- **What the exercise asks**: From the line containing "black plate K6" through the last line of the entries below, repeat each line word for word and leave out the rest.

[Image sets with object changes]
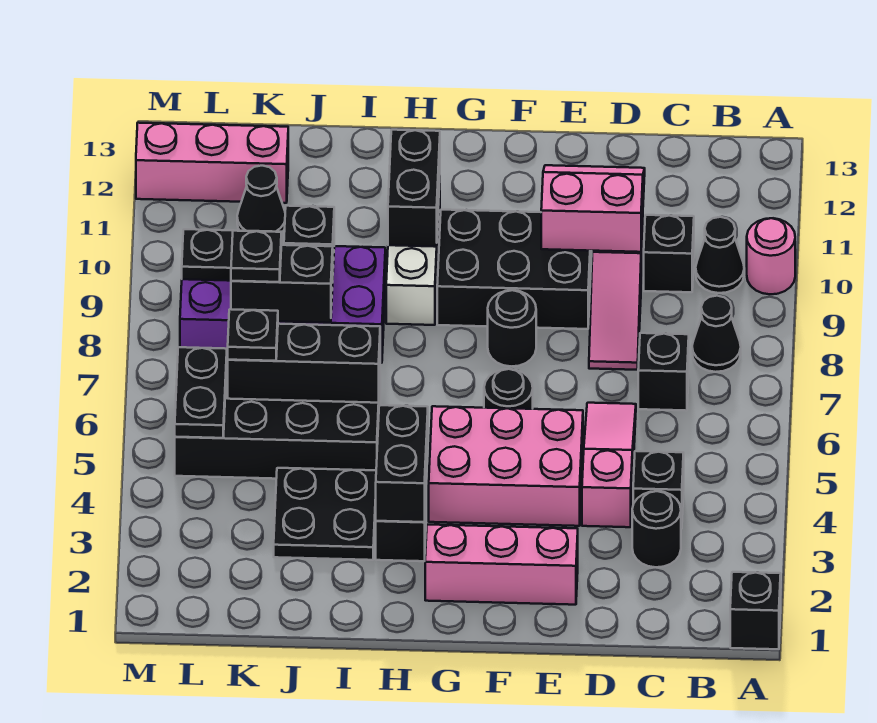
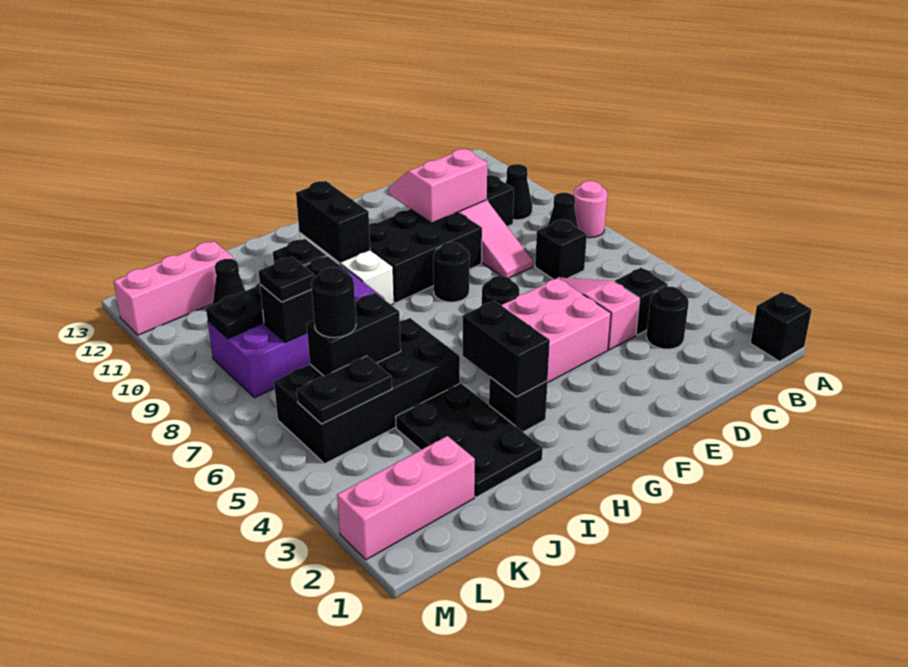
pink round brick A10 level 1 -> pink round brick A8 level 1
pink brick E2:G2 level 1 -> pink brick K2:M2 level 1
black plate I3:J4 level 1 -> black plate I2:J4 level 1
black brick I6:K6 level 2 -> black brick J6:K6 level 2
black plate K6 level 3 -> black round brick K6 level 3
black plate L5:L6 level 2 -> black plate K5:L5 level 2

- **Response box**:
black plate K6 level 3 -> black round brick K6 level 3
black plate L5:L6 level 2 -> black plate K5:L5 level 2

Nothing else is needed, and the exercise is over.